Stated task: Return each line of the records below that contains the string "defaultTimeSignature", reproducing every such line in full.

**** Data lines

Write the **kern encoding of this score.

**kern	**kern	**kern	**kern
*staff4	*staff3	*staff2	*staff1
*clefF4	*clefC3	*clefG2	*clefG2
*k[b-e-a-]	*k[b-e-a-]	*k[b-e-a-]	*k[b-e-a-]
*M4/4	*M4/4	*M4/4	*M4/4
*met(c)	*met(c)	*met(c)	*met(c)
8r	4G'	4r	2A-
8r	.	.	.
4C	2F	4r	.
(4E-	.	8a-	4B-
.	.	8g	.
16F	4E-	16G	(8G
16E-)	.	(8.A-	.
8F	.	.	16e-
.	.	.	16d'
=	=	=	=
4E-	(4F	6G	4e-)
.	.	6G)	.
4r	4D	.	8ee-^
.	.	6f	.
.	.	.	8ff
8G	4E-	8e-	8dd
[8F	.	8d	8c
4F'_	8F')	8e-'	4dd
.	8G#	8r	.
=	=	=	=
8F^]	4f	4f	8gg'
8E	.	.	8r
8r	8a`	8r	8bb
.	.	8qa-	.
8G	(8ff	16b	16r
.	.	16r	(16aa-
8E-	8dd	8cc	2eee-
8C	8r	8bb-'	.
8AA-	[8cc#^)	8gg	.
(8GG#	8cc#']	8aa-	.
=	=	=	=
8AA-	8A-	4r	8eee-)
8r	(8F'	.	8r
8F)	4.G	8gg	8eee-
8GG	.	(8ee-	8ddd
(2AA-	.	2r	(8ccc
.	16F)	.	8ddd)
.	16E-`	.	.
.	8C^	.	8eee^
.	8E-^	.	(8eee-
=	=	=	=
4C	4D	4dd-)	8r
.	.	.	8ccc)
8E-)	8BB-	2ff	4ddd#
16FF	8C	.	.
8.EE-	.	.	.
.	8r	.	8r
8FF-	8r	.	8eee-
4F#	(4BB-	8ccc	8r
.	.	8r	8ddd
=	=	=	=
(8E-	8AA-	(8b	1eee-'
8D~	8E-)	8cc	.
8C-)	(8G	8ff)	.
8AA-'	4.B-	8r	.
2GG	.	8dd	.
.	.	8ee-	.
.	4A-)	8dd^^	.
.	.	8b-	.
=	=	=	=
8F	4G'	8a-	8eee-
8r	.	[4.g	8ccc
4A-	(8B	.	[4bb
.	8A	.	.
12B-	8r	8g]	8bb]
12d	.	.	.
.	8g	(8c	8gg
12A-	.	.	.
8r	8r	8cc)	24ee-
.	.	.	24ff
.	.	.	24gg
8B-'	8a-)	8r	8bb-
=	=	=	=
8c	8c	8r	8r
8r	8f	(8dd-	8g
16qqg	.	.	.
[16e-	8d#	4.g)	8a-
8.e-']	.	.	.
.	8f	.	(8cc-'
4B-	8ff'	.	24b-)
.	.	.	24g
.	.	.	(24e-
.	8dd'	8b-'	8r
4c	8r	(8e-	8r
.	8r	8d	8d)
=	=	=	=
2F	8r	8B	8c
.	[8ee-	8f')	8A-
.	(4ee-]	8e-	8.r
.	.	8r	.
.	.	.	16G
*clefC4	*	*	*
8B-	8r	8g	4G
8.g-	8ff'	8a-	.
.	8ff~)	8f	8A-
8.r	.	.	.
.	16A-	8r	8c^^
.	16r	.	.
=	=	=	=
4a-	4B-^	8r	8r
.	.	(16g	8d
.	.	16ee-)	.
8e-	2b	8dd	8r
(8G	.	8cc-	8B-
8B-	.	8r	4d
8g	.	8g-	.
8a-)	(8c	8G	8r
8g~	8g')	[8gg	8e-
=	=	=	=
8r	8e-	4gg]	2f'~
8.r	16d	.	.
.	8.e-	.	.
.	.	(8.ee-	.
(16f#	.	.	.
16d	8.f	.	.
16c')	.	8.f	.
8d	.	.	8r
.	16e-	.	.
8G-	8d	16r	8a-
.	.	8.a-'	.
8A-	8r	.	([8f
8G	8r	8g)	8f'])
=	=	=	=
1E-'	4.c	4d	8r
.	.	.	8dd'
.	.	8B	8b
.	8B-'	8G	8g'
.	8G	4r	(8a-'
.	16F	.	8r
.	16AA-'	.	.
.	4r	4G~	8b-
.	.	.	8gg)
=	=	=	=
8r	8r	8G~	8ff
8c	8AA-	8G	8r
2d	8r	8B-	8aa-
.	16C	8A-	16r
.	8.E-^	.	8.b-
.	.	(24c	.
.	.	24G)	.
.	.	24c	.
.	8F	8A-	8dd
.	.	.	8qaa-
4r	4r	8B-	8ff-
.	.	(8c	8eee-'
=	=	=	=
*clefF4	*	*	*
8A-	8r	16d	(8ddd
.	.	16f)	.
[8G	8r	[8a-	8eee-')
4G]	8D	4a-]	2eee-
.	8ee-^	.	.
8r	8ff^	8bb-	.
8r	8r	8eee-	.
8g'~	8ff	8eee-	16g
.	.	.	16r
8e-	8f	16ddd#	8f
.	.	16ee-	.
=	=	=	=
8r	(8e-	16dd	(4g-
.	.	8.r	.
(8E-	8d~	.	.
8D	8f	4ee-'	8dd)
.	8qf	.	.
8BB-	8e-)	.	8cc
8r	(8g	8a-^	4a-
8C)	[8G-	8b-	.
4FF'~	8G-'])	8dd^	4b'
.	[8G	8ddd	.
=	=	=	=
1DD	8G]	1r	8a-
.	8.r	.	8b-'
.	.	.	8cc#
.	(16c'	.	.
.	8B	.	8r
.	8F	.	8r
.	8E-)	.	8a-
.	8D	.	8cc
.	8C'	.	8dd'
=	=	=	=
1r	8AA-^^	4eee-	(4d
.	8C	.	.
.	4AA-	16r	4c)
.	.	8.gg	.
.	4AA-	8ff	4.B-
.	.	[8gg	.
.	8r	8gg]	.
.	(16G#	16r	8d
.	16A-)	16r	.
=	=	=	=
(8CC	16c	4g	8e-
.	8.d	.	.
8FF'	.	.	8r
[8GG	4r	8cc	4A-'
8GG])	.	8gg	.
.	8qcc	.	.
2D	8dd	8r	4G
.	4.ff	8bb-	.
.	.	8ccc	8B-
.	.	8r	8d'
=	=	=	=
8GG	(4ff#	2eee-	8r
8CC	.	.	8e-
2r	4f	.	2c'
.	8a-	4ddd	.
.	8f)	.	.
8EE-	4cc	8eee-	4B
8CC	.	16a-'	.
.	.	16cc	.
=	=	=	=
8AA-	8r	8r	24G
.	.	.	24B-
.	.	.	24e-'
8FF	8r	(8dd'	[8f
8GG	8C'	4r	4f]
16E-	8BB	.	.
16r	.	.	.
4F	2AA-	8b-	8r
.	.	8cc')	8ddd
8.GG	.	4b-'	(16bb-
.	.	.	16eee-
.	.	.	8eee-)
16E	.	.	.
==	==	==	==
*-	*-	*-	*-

********
**** Data lines

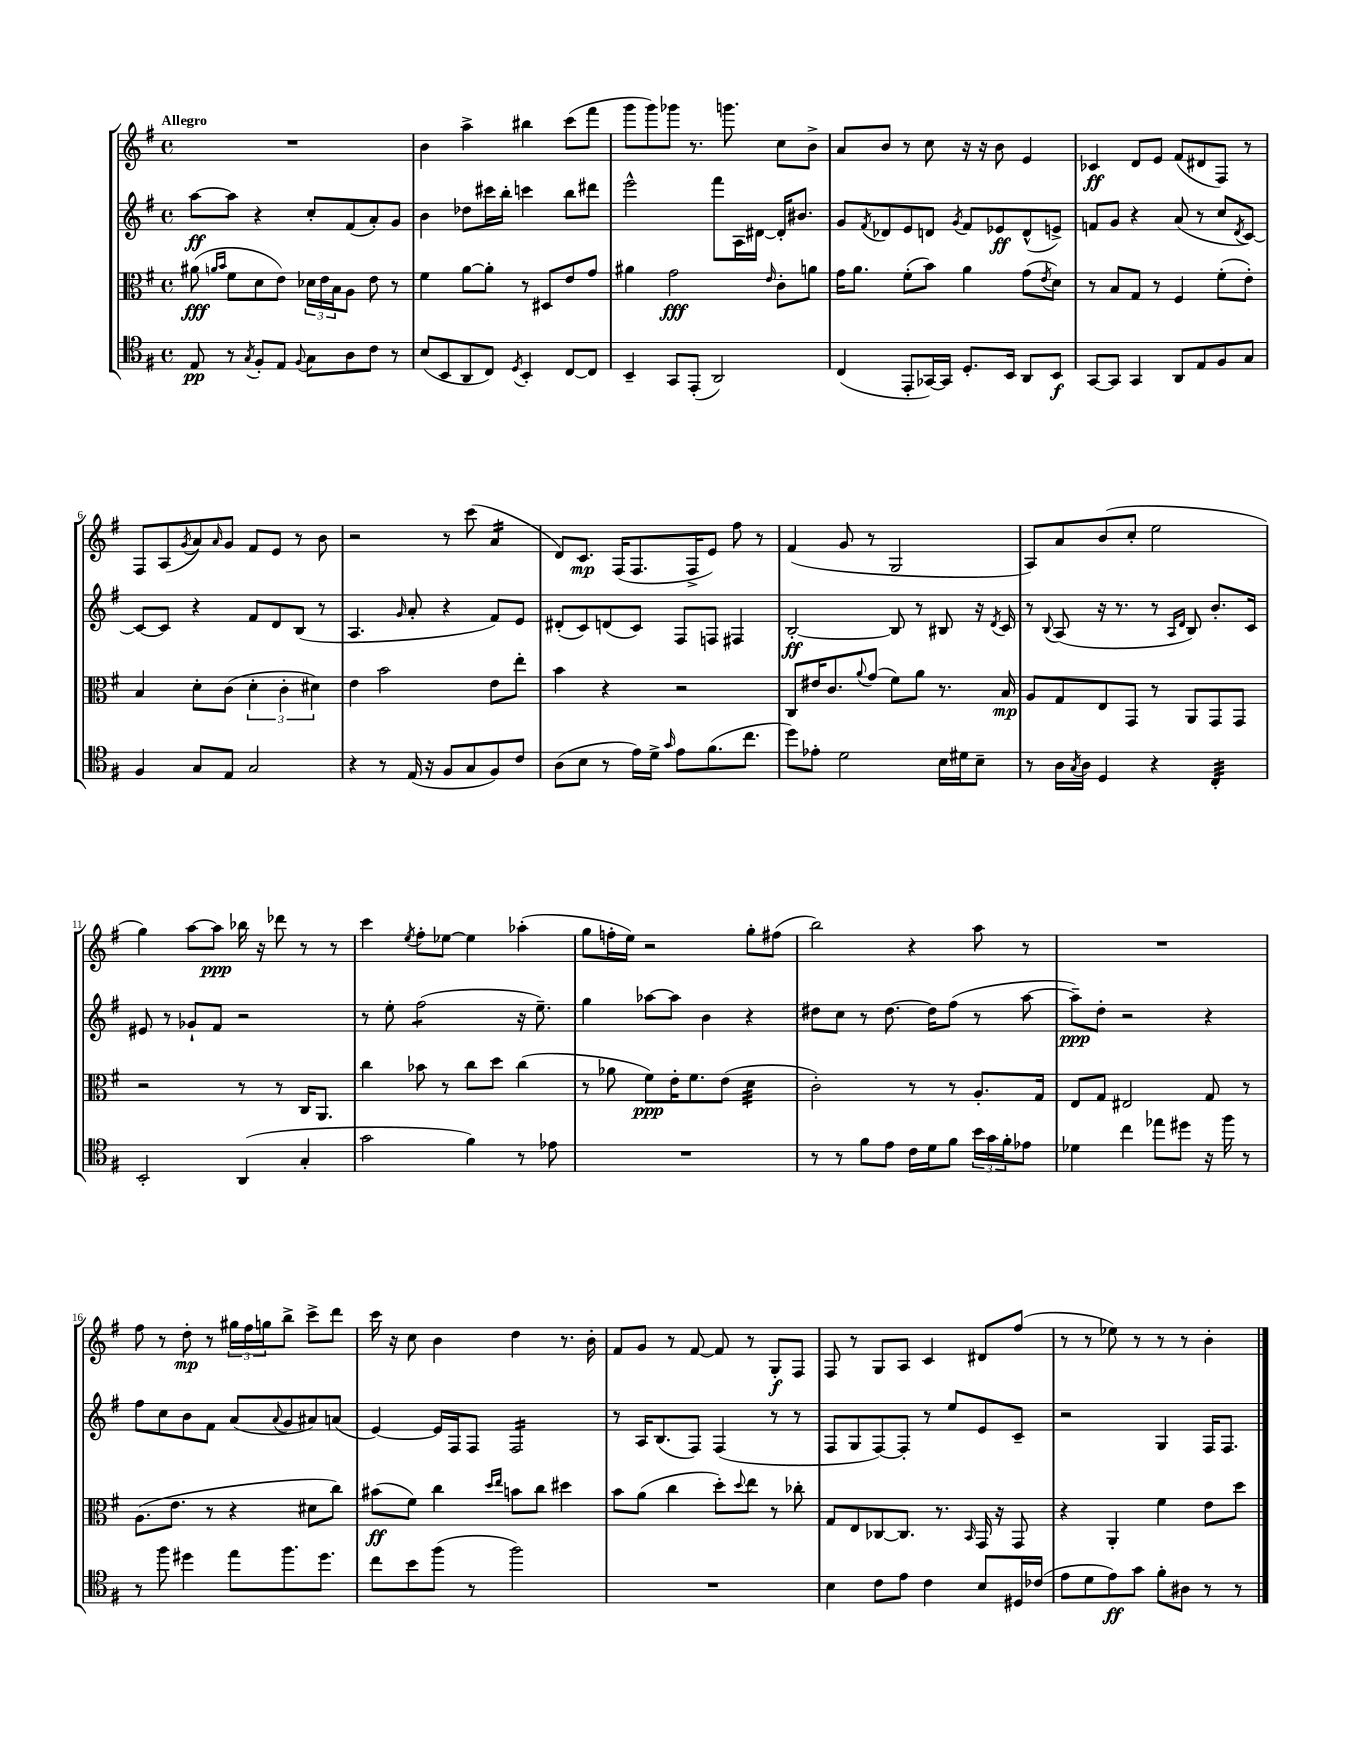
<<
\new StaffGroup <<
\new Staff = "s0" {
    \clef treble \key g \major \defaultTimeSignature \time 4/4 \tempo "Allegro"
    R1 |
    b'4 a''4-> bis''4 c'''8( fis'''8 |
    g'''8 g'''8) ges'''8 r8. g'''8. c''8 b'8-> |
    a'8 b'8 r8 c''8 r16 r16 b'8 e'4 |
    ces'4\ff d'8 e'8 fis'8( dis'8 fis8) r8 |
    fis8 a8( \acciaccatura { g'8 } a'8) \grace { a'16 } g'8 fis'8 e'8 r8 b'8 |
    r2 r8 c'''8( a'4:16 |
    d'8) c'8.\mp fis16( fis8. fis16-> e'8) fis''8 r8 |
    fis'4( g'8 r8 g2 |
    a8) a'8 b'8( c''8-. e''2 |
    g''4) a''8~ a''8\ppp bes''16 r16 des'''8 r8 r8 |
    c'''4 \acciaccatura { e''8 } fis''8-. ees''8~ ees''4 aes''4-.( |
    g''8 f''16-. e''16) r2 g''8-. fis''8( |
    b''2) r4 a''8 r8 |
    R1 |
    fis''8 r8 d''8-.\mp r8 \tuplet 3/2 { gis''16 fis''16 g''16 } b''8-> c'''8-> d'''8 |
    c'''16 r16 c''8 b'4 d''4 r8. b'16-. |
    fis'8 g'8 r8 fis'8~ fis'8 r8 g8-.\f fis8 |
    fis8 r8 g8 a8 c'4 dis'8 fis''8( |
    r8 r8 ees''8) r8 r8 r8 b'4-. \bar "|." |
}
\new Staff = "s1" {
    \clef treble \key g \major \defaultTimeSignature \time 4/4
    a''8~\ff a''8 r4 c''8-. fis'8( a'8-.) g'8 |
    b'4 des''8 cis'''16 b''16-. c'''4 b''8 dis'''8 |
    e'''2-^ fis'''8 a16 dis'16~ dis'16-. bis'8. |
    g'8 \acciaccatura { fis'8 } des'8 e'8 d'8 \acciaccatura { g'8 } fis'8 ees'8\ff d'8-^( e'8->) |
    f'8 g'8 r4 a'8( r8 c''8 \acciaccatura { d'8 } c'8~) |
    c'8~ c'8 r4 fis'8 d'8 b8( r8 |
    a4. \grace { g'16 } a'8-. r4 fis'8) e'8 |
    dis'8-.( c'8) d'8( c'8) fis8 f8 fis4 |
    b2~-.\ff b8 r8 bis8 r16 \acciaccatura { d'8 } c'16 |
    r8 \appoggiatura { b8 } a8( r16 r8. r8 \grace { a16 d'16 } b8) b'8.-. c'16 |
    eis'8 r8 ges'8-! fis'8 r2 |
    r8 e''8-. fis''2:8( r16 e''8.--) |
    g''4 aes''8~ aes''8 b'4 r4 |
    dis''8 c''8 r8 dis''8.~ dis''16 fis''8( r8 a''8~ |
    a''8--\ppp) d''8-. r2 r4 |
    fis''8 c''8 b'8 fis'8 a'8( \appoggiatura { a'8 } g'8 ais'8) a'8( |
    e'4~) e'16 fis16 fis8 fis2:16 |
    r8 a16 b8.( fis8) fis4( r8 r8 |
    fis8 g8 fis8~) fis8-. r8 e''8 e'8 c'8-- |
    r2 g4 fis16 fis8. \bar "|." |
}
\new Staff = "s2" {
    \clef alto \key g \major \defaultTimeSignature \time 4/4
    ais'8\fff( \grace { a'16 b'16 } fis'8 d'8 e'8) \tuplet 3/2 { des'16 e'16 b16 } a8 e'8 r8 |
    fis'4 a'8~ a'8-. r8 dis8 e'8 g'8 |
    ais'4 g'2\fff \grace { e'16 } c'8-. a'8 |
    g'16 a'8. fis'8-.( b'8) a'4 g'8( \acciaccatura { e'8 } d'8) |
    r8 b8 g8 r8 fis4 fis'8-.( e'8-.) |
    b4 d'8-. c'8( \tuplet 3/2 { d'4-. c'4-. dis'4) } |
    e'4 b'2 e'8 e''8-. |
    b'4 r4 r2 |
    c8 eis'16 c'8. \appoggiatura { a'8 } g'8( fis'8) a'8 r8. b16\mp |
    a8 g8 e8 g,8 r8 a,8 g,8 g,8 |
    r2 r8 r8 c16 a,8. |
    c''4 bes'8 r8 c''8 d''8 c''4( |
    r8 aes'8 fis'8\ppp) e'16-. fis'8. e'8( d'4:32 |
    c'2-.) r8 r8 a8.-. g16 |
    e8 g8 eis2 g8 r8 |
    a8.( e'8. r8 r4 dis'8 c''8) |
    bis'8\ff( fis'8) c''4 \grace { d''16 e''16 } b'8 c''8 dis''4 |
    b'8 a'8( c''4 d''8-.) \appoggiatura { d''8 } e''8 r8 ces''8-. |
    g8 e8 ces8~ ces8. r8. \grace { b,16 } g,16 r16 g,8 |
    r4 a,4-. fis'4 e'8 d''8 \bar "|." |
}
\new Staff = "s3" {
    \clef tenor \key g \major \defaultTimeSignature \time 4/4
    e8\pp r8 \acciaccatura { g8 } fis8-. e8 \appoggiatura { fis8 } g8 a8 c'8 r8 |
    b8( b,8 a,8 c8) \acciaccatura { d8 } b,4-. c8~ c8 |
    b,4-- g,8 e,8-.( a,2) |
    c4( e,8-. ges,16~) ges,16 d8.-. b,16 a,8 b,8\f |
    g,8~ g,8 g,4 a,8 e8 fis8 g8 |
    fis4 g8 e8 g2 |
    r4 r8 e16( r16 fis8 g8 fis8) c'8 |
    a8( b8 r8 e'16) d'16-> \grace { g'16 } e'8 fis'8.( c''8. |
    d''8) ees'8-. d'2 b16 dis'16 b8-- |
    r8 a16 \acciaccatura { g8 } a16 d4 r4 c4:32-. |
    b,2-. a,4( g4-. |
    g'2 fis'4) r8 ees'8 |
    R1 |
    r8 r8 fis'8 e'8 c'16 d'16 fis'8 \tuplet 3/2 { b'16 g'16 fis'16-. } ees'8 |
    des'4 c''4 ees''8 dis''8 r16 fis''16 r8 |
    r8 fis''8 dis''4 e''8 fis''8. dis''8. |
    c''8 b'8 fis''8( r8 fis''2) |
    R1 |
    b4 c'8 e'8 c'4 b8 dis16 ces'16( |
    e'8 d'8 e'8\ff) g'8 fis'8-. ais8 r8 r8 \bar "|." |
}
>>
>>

********
**** Data lines

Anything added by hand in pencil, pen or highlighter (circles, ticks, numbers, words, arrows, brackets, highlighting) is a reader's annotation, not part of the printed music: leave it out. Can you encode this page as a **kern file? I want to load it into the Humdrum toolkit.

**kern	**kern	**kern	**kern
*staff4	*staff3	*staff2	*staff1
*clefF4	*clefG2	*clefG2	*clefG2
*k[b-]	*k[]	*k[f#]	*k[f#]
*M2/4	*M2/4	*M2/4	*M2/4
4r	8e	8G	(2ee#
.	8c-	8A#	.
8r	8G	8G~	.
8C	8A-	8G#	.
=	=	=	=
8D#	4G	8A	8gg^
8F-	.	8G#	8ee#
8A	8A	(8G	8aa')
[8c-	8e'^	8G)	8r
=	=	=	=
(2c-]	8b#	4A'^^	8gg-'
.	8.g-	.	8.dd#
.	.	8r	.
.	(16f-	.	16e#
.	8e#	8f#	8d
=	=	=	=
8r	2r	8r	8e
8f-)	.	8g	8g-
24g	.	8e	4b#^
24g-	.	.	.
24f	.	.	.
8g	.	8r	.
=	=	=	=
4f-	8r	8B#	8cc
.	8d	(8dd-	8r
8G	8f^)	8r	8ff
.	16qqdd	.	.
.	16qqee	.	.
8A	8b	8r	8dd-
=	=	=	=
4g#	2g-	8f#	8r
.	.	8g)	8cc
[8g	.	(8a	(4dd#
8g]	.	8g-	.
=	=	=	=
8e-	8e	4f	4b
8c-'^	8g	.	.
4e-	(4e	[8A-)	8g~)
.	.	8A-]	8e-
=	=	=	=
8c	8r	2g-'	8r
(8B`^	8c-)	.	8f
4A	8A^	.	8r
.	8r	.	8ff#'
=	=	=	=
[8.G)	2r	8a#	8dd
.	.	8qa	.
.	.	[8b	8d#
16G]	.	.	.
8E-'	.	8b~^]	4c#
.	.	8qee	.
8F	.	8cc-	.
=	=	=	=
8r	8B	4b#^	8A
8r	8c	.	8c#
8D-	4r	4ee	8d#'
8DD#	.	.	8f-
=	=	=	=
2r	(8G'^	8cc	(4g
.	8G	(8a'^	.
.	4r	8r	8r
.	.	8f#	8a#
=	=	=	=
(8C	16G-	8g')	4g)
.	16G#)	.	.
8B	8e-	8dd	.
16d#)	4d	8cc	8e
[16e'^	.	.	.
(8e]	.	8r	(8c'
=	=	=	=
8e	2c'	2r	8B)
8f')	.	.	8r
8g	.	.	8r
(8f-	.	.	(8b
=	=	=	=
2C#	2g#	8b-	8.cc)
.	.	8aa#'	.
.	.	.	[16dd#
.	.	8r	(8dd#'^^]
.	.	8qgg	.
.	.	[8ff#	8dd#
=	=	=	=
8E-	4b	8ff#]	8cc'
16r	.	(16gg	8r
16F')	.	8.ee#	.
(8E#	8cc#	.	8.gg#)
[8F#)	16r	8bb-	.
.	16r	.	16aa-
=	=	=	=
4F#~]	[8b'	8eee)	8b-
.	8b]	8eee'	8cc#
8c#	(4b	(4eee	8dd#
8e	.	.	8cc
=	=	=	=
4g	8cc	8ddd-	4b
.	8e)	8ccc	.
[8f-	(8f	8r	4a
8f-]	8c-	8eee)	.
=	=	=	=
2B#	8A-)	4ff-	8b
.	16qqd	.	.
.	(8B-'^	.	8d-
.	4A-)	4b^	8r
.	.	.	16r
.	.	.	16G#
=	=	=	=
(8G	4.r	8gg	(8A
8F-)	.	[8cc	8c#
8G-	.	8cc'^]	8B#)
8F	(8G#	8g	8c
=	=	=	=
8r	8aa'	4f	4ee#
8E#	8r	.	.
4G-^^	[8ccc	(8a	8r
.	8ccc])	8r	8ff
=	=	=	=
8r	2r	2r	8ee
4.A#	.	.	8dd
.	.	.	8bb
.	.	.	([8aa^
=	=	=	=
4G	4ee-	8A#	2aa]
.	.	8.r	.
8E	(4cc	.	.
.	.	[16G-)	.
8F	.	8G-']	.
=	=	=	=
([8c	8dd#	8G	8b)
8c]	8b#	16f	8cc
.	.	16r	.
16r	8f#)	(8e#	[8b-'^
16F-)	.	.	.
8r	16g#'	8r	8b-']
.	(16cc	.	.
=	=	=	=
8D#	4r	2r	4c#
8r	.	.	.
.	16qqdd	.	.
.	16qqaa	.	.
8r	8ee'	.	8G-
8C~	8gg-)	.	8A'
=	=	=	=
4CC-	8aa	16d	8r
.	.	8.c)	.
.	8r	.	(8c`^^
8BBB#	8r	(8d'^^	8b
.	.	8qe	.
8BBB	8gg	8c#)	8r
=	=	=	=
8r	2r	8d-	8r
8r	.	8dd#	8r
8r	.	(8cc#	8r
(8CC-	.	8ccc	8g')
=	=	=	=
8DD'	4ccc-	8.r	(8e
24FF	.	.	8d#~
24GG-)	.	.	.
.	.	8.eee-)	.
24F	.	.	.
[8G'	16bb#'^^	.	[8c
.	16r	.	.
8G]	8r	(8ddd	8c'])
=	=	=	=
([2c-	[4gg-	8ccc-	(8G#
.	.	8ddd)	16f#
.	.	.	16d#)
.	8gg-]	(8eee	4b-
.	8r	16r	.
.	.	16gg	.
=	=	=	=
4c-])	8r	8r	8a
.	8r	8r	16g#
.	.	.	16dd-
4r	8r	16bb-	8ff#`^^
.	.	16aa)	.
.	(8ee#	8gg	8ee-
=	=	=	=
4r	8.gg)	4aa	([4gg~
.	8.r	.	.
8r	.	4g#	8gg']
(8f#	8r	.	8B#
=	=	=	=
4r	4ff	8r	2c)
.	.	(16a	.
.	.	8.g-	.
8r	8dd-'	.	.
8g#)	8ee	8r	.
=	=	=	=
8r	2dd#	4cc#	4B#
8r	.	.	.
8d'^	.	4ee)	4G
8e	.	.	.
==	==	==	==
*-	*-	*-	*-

********

Solution:
    \clef treble \key g \major \defaultTimeSignature \time 4/4 \tempo "Allegro"
    \clef treble \key g \major \defaultTimeSignature \time 4/4
    \clef alto \key g \major \defaultTimeSignature \time 4/4
    \clef tenor \key g \major \defaultTimeSignature \time 4/4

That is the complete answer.